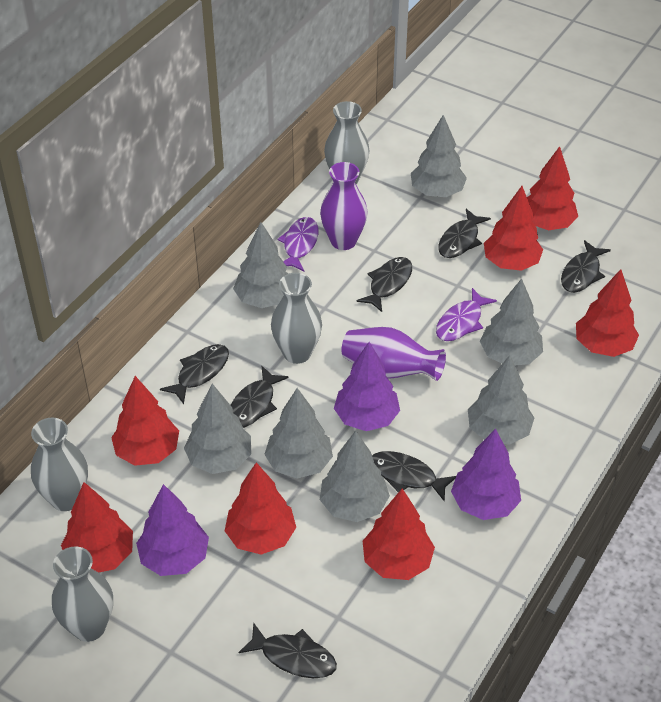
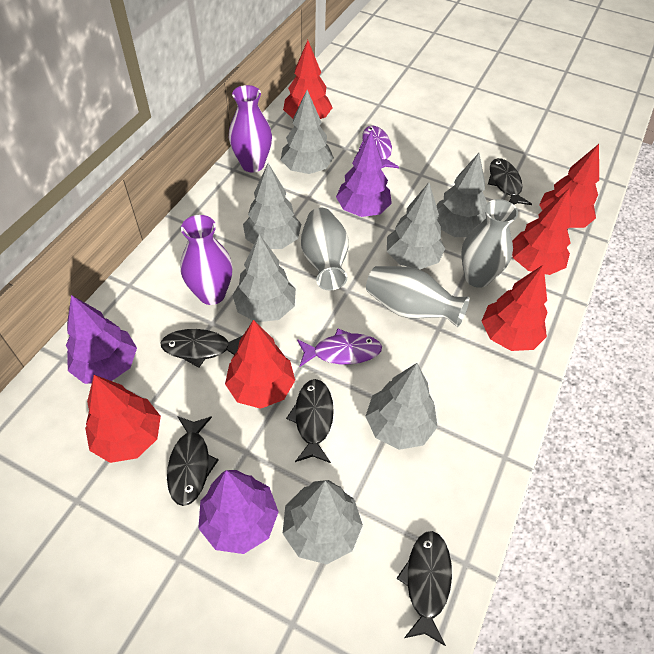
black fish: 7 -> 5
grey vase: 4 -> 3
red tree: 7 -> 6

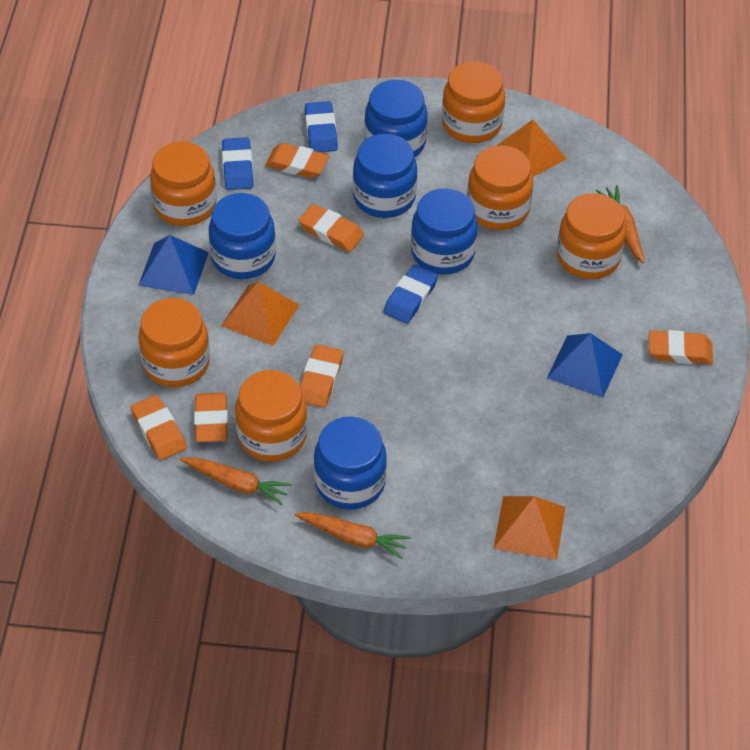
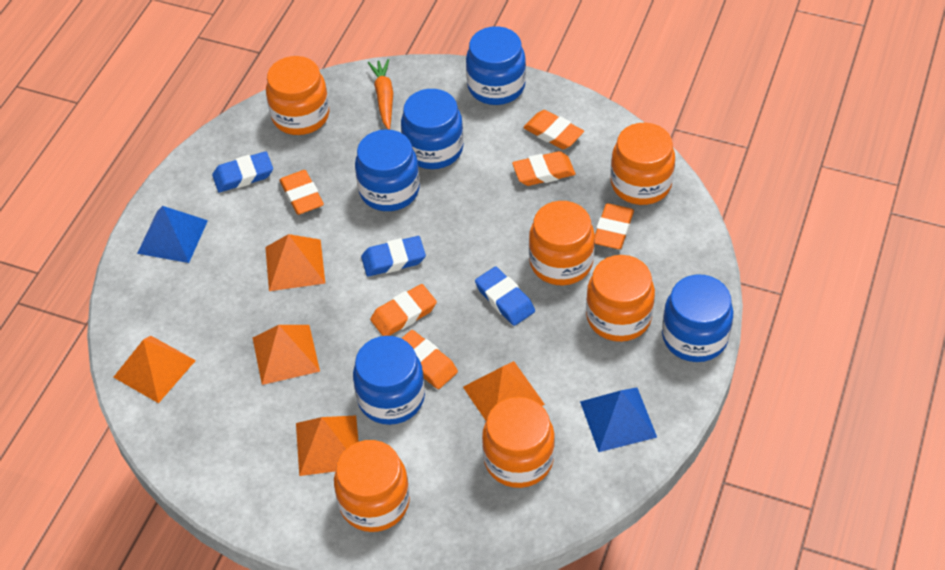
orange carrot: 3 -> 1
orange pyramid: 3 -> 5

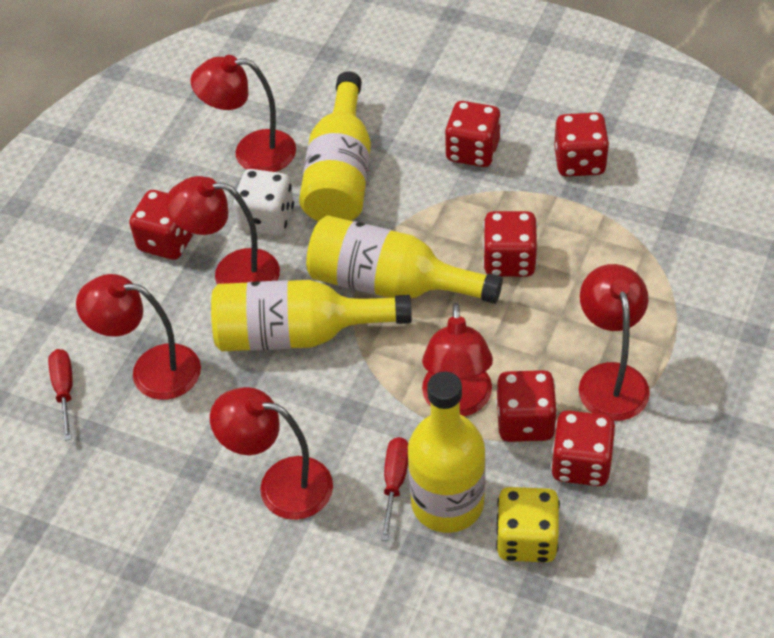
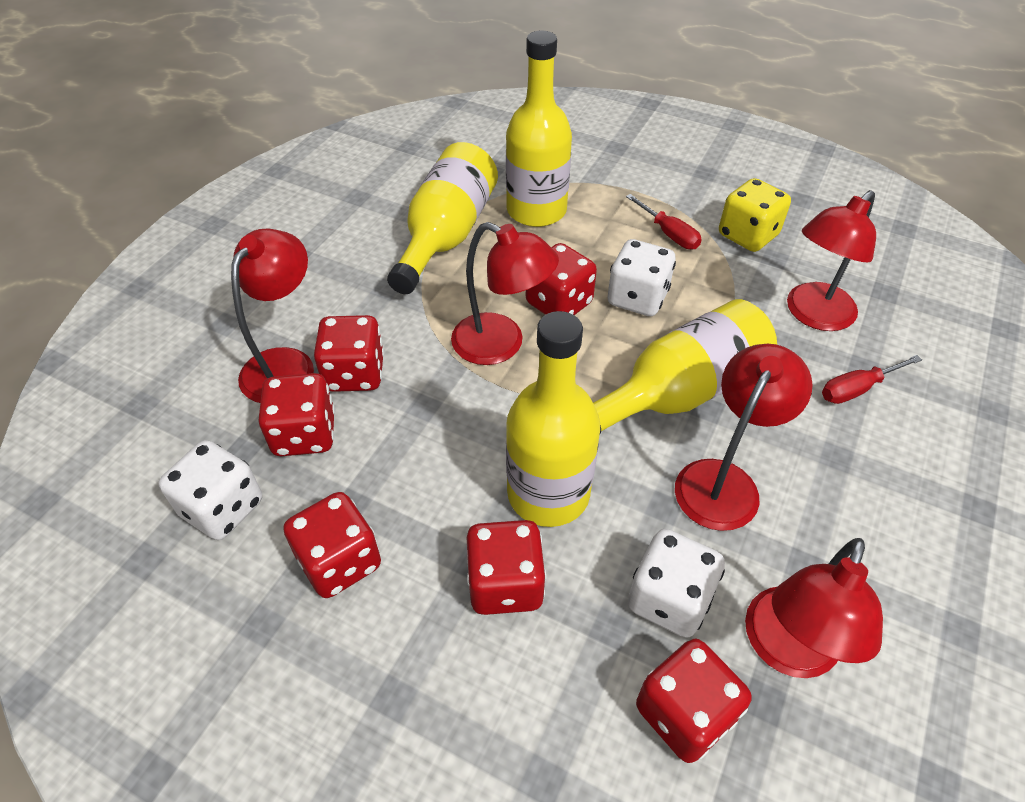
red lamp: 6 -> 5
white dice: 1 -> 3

- - - -

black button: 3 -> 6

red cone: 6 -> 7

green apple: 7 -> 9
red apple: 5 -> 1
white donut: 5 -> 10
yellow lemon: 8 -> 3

- - - -

__WORK REQUEST__: Could you restate word for word the lines above from the one containing "green apple: 7 -> 9" through the one containing "yellow lemon: 8 -> 3", both included, and nothing else?

__SOLUTION__:
green apple: 7 -> 9
red apple: 5 -> 1
white donut: 5 -> 10
yellow lemon: 8 -> 3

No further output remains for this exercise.